Data items
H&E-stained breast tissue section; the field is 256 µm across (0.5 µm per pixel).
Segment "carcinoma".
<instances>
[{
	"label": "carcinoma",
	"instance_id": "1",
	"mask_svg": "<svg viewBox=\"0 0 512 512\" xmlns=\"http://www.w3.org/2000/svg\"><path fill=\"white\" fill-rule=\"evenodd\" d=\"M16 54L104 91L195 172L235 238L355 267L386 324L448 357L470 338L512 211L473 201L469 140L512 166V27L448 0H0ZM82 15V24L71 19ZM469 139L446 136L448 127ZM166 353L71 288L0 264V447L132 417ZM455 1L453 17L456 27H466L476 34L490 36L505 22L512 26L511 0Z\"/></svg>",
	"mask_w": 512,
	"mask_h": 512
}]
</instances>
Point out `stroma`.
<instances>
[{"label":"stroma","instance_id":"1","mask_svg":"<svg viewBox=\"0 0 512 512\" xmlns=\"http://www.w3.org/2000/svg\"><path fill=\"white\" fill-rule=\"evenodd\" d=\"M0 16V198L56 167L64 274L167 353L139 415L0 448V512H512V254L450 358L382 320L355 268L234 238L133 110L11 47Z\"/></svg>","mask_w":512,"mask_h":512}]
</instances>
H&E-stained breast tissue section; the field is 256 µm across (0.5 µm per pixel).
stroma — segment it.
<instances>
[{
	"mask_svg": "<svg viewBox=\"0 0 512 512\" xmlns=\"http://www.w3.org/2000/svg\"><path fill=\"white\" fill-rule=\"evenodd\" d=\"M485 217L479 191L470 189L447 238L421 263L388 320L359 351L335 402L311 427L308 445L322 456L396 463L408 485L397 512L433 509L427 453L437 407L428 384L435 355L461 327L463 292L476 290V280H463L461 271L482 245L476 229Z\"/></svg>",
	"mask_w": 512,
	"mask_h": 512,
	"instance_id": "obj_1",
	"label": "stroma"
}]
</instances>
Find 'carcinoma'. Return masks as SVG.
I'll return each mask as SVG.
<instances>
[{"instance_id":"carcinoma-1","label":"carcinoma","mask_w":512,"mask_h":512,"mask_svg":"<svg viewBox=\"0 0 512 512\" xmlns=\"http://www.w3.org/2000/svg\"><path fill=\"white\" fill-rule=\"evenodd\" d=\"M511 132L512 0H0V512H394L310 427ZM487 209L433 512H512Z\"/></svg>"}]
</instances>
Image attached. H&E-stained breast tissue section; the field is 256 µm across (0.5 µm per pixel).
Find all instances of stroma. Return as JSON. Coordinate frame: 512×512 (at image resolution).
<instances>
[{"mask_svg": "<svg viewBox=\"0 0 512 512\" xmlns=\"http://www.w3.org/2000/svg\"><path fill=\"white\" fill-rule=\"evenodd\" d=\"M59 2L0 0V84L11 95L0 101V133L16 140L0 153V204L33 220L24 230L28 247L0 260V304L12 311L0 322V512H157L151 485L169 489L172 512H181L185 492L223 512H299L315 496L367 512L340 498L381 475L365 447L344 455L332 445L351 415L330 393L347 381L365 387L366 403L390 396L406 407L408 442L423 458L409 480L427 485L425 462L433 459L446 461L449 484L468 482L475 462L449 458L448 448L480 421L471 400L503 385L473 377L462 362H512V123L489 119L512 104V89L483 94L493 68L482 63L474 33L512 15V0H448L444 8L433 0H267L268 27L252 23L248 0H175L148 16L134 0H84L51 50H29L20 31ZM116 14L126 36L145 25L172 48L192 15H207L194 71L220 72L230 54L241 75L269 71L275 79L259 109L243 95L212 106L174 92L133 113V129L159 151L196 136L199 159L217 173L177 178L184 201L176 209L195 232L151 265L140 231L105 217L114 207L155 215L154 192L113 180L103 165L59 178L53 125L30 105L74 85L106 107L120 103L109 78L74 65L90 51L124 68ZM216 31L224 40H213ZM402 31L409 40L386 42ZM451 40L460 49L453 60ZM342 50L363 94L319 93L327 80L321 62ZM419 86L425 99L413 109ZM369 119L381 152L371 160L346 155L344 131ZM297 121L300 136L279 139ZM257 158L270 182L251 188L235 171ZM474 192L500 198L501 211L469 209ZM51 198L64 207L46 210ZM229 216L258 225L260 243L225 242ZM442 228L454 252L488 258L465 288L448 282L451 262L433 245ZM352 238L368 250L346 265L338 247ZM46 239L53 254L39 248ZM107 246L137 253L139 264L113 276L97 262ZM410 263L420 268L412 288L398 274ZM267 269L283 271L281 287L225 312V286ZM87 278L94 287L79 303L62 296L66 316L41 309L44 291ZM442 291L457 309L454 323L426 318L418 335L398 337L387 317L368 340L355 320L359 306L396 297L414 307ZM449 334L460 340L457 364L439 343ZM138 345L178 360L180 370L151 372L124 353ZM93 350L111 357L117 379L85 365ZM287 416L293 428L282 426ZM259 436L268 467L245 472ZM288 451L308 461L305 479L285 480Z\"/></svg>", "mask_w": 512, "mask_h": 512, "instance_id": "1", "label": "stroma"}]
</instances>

### Stated goal
Retype the material above, line by line, exactly.

### Answer to the problem
H&E-stained breast tissue section; the field is 256 µm across (0.5 µm per pixel).
Segment "carcinoma".
<instances>
[{
	"label": "carcinoma",
	"instance_id": "1",
	"mask_svg": "<svg viewBox=\"0 0 512 512\" xmlns=\"http://www.w3.org/2000/svg\"><path fill=\"white\" fill-rule=\"evenodd\" d=\"M16 54L104 91L195 172L235 238L355 267L386 324L448 357L470 338L512 211L473 201L469 140L512 166V27L448 0H0ZM82 15V24L71 19ZM469 139L446 136L448 127ZM166 353L71 288L0 264V447L132 417ZM455 1L453 17L456 27H466L476 34L490 36L505 22L512 26L511 0Z\"/></svg>",
	"mask_w": 512,
	"mask_h": 512
}]
</instances>
Point out `stroma`.
<instances>
[{"label":"stroma","instance_id":"1","mask_svg":"<svg viewBox=\"0 0 512 512\" xmlns=\"http://www.w3.org/2000/svg\"><path fill=\"white\" fill-rule=\"evenodd\" d=\"M0 16V198L56 167L64 274L167 353L139 415L0 448V512H512V254L450 358L382 320L355 268L234 238L133 110L11 47Z\"/></svg>","mask_w":512,"mask_h":512}]
</instances>
H&E-stained breast tissue section; the field is 256 µm across (0.5 µm per pixel).
stroma — segment it.
<instances>
[{
	"mask_svg": "<svg viewBox=\"0 0 512 512\" xmlns=\"http://www.w3.org/2000/svg\"><path fill=\"white\" fill-rule=\"evenodd\" d=\"M485 217L479 191L470 189L447 238L421 263L388 320L359 351L335 402L311 427L308 445L322 456L396 463L408 485L397 512L433 509L427 453L437 407L428 384L435 355L461 327L463 292L476 290V280H463L461 271L482 245L476 229Z\"/></svg>",
	"mask_w": 512,
	"mask_h": 512,
	"instance_id": "obj_1",
	"label": "stroma"
}]
</instances>
Find 'carcinoma'. Return masks as SVG.
I'll return each mask as SVG.
<instances>
[{"instance_id":"carcinoma-1","label":"carcinoma","mask_w":512,"mask_h":512,"mask_svg":"<svg viewBox=\"0 0 512 512\" xmlns=\"http://www.w3.org/2000/svg\"><path fill=\"white\" fill-rule=\"evenodd\" d=\"M511 132L512 0H0V512H394L310 427ZM487 209L433 512H512Z\"/></svg>"}]
</instances>
Image attached. H&E-stained breast tissue section; the field is 256 µm across (0.5 µm per pixel).
Find all instances of stroma. Return as JSON. Coordinate frame: 512×512 (at image resolution).
<instances>
[{"mask_svg": "<svg viewBox=\"0 0 512 512\" xmlns=\"http://www.w3.org/2000/svg\"><path fill=\"white\" fill-rule=\"evenodd\" d=\"M59 2L0 0V84L11 95L0 101V133L16 140L0 153V204L33 220L24 230L28 247L0 260V304L12 311L0 322V512H157L151 485L169 489L172 512H181L185 492L223 512H299L315 496L367 512L340 498L381 475L365 447L344 455L332 445L351 415L330 393L347 381L365 387L366 403L390 396L406 407L408 442L423 458L409 480L427 485L425 462L433 459L446 461L449 484L468 482L475 462L449 458L448 448L480 421L471 400L503 385L473 377L462 362H512V123L489 119L512 104V89L483 94L493 68L482 63L474 33L512 15V0H448L444 8L433 0H267L268 27L252 23L248 0H175L148 16L134 0H84L51 50H29L20 31ZM116 14L126 36L145 25L172 48L192 15H207L194 71L220 72L230 54L241 75L269 71L275 79L259 109L243 95L212 106L174 92L133 113V129L159 151L196 136L199 159L217 173L177 178L184 201L176 209L195 232L151 265L140 231L105 217L114 207L155 215L154 192L113 180L103 165L59 178L53 125L30 105L74 85L106 107L120 103L109 78L74 65L90 51L124 68ZM216 31L224 40H213ZM402 31L409 40L386 42ZM451 40L460 49L453 60ZM342 50L363 94L319 93L327 80L321 62ZM419 86L425 99L413 109ZM369 119L381 152L371 160L346 155L344 131ZM297 121L300 136L279 139ZM257 158L270 182L251 188L235 171ZM474 192L500 198L501 211L469 209ZM51 198L64 207L46 210ZM229 216L258 225L260 243L225 242ZM442 228L454 252L488 258L465 288L448 282L451 262L433 245ZM352 238L368 250L346 265L338 247ZM46 239L53 254L39 248ZM107 246L137 253L139 264L113 276L97 262ZM410 263L420 268L412 288L398 274ZM267 269L283 271L281 287L225 312V286ZM87 278L94 287L79 303L62 296L66 316L41 309L44 291ZM442 291L457 309L454 323L426 318L418 335L398 337L387 317L368 340L355 320L359 306L396 297L414 307ZM449 334L460 340L457 364L439 343ZM138 345L178 360L180 370L151 372L124 353ZM93 350L111 357L117 379L85 365ZM287 416L293 428L282 426ZM259 436L268 467L245 472ZM288 451L308 461L305 479L285 480Z\"/></svg>", "mask_w": 512, "mask_h": 512, "instance_id": "1", "label": "stroma"}]
</instances>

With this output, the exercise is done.